* [Dataset rows]
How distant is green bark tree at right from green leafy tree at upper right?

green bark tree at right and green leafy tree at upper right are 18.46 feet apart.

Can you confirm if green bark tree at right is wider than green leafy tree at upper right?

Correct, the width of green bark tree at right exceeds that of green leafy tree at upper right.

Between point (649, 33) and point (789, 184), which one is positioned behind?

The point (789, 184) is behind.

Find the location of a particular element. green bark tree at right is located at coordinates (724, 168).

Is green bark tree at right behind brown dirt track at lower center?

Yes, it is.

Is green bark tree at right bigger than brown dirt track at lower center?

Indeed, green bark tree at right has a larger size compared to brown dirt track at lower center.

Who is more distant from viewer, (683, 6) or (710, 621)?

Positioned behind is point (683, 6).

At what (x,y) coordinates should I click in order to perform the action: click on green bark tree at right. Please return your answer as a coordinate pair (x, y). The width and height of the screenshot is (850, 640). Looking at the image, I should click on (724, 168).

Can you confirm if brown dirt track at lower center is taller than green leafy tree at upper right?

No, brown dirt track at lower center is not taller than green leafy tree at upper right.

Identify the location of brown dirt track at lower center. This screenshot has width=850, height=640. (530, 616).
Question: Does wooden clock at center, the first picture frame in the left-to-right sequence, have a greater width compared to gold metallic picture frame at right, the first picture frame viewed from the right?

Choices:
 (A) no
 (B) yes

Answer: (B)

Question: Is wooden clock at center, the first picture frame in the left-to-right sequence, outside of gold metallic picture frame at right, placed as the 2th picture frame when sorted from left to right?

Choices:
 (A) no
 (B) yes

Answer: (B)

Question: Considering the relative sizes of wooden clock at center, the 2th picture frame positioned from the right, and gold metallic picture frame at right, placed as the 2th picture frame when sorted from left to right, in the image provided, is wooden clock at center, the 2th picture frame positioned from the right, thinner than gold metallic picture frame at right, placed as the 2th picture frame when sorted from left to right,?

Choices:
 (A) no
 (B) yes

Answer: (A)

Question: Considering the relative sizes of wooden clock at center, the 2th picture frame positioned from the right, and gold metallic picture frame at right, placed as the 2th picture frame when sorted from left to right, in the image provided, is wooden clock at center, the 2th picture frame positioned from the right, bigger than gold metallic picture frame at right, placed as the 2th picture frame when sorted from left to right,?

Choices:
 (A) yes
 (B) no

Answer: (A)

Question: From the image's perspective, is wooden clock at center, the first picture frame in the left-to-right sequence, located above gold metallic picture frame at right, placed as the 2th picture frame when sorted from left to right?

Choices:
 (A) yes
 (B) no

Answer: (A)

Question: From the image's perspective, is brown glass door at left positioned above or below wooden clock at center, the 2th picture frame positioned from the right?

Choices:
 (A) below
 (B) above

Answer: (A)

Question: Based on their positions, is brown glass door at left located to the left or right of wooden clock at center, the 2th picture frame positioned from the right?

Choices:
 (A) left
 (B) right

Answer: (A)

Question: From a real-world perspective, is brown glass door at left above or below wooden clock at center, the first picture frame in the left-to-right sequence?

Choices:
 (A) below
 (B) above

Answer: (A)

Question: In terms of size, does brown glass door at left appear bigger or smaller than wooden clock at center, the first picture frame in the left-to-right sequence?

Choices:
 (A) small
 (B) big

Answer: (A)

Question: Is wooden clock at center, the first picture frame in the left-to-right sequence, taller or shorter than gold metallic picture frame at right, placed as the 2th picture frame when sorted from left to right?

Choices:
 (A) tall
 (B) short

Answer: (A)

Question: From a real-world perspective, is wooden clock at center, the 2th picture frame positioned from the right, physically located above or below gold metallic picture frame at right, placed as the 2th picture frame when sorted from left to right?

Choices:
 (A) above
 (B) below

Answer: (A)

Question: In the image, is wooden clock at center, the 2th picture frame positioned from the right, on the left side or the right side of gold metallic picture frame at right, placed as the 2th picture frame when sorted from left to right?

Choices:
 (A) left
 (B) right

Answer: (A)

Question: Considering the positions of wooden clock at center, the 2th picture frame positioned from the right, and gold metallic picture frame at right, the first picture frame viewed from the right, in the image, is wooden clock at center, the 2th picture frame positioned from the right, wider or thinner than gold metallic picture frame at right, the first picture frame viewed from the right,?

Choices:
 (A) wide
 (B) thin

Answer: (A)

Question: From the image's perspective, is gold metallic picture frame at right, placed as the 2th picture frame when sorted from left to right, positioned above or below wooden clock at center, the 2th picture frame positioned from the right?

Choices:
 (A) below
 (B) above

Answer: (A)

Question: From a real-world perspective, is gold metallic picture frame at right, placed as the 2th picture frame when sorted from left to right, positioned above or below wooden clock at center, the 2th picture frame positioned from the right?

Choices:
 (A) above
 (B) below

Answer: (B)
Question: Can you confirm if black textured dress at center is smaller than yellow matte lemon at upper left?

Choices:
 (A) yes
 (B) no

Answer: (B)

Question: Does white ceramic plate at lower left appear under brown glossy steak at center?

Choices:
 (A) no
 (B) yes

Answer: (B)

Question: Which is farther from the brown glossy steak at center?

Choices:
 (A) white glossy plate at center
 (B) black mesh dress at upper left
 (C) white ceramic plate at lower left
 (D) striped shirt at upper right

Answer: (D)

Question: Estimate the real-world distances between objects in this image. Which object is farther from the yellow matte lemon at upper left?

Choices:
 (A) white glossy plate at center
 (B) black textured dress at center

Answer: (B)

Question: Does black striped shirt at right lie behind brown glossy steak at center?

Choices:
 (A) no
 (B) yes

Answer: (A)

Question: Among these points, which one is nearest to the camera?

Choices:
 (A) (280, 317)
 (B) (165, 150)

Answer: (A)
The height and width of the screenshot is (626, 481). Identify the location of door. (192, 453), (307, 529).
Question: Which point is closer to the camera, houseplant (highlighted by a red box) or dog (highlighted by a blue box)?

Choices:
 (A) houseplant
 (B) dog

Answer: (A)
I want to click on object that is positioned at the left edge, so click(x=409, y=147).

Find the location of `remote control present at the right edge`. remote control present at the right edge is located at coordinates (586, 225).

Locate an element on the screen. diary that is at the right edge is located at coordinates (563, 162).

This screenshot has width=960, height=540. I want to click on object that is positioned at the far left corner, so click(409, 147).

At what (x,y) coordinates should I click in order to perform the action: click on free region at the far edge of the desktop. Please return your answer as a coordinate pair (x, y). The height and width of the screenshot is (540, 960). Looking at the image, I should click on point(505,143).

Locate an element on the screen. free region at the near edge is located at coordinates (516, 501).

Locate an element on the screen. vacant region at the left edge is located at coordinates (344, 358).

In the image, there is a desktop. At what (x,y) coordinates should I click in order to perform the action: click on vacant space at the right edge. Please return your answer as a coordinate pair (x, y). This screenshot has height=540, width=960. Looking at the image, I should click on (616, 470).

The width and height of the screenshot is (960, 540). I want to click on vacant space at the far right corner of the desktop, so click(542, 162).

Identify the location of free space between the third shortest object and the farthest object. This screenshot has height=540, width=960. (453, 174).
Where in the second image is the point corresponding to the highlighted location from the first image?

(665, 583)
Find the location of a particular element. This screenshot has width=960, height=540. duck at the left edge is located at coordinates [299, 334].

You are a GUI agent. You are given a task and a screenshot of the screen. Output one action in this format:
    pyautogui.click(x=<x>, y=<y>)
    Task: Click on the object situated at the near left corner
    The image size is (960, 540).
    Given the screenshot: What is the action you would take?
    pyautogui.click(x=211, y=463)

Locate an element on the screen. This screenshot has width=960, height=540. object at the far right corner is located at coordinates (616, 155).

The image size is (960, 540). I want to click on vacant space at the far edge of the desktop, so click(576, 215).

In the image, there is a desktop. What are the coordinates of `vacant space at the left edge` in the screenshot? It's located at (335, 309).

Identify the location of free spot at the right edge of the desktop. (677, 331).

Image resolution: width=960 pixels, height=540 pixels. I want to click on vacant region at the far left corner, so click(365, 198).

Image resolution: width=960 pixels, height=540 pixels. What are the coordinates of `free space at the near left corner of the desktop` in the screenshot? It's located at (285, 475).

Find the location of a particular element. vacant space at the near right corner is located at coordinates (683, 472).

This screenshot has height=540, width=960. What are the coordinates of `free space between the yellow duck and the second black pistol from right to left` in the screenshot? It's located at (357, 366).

* [Aim] Reproduce the data verbatim, starting at the line containing "Locate an element on the screen. This" and ending with the line containing "Image resolution: width=960 pixels, height=540 pixels. I", both included.

* [Solution below]
Locate an element on the screen. This screenshot has width=960, height=540. object at the far right corner is located at coordinates (616, 155).

The image size is (960, 540). I want to click on vacant space at the far edge of the desktop, so click(576, 215).

In the image, there is a desktop. What are the coordinates of `vacant space at the left edge` in the screenshot? It's located at (335, 309).

Identify the location of free spot at the right edge of the desktop. (677, 331).

Image resolution: width=960 pixels, height=540 pixels. I want to click on vacant region at the far left corner, so click(365, 198).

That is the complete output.